> **Work to complete**: In the entries that follow, the lines from the one with "Photos: [1279,173,1310,198] ->" through the one with "Activity - studio2: [304,108,571,222]" are the ones to write out, exactly and with both ends included. Nothing else should appear.

> **Entries provided**:

• • •

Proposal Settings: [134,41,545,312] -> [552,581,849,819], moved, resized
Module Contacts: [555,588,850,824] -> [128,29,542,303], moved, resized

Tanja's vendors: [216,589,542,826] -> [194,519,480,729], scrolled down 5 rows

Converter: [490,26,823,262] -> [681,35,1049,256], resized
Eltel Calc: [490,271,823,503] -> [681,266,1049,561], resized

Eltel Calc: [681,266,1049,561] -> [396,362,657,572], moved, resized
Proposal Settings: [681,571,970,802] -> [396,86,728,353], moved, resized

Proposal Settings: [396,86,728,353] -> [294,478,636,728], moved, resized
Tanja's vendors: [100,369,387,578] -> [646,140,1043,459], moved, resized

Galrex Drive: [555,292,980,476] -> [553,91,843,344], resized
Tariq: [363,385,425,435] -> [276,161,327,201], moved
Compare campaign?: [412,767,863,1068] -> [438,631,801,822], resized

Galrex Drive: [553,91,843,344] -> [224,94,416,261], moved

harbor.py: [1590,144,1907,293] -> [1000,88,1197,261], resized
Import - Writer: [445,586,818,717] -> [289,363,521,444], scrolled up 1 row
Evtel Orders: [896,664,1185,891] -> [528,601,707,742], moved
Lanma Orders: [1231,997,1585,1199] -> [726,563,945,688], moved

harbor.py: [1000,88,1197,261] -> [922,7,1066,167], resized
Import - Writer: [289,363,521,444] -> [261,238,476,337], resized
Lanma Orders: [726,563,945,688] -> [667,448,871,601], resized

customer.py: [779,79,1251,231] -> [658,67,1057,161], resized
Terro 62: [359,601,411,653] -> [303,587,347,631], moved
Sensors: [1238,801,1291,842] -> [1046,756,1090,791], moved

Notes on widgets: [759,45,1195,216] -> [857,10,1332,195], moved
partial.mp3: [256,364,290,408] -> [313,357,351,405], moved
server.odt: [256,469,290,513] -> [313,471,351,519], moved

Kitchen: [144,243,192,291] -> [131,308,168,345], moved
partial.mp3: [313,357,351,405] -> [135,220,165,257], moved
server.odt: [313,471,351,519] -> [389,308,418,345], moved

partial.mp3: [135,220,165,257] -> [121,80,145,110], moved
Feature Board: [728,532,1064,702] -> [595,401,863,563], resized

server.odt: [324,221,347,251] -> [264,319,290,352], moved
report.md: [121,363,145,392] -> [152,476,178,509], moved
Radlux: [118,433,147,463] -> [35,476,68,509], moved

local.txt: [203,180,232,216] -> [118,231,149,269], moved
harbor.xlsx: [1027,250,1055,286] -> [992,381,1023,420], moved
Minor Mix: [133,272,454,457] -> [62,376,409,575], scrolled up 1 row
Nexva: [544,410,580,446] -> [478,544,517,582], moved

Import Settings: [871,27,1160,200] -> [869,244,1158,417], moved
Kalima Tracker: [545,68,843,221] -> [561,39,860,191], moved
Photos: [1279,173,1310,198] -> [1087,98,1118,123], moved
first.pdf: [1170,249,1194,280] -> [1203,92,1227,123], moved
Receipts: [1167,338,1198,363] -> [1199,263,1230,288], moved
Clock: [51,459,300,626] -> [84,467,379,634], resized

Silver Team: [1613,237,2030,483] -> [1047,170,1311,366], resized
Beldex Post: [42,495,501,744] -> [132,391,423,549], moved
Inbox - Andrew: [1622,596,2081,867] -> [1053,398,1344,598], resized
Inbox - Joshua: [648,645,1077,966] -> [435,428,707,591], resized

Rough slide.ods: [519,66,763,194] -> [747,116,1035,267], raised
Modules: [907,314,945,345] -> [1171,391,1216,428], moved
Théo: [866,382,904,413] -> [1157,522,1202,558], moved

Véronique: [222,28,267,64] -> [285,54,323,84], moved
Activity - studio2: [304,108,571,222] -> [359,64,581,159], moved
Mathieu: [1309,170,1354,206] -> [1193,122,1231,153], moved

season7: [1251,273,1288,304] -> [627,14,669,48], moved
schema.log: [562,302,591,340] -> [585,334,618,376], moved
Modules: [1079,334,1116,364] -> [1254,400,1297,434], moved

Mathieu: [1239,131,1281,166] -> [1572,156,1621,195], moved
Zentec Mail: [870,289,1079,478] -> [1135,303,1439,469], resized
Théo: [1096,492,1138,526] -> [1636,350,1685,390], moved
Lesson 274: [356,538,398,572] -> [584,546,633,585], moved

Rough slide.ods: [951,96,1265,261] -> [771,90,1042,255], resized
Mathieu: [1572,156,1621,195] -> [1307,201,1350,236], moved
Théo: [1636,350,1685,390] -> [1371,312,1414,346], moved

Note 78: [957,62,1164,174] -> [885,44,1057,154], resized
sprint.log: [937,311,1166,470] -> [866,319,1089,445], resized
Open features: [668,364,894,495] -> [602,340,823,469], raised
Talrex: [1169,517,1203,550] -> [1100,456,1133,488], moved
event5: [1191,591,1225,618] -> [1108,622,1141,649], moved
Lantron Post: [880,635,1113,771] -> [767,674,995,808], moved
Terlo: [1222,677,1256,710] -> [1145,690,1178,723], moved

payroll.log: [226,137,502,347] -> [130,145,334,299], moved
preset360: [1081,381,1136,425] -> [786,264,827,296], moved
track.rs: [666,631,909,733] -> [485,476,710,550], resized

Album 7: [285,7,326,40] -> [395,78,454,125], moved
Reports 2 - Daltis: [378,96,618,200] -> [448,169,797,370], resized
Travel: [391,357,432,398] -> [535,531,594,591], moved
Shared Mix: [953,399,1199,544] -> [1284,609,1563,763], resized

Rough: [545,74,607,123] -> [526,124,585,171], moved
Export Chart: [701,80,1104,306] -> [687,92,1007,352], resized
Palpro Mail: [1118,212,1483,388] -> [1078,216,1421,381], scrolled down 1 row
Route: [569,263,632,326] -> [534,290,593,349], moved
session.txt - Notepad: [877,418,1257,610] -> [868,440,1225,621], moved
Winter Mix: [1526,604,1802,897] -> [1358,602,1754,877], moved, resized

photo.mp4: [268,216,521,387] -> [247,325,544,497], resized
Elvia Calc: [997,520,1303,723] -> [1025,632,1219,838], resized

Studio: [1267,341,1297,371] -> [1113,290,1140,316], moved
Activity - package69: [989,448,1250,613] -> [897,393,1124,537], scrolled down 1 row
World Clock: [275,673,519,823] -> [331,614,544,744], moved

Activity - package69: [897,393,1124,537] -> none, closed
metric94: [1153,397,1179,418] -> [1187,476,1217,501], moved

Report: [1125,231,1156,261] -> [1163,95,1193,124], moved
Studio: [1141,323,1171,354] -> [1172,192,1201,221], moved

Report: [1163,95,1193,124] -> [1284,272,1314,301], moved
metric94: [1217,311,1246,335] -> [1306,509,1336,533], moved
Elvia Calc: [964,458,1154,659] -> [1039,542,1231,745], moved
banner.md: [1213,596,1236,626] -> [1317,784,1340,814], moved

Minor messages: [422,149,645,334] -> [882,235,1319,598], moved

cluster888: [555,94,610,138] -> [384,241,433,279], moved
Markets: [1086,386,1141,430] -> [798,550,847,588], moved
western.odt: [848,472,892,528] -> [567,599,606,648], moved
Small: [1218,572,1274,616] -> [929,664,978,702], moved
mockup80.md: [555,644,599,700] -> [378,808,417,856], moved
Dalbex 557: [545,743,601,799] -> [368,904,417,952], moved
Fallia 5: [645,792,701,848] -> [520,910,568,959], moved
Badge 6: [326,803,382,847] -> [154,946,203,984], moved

• • •

> **Response box**:
Photos: [1279,173,1310,198] -> [1087,98,1118,123], moved
first.pdf: [1170,249,1194,280] -> [1203,92,1227,123], moved
Receipts: [1167,338,1198,363] -> [1199,263,1230,288], moved
Clock: [51,459,300,626] -> [84,467,379,634], resized

Silver Team: [1613,237,2030,483] -> [1047,170,1311,366], resized
Beldex Post: [42,495,501,744] -> [132,391,423,549], moved
Inbox - Andrew: [1622,596,2081,867] -> [1053,398,1344,598], resized
Inbox - Joshua: [648,645,1077,966] -> [435,428,707,591], resized

Rough slide.ods: [519,66,763,194] -> [747,116,1035,267], raised
Modules: [907,314,945,345] -> [1171,391,1216,428], moved
Théo: [866,382,904,413] -> [1157,522,1202,558], moved

Véronique: [222,28,267,64] -> [285,54,323,84], moved
Activity - studio2: [304,108,571,222] -> [359,64,581,159], moved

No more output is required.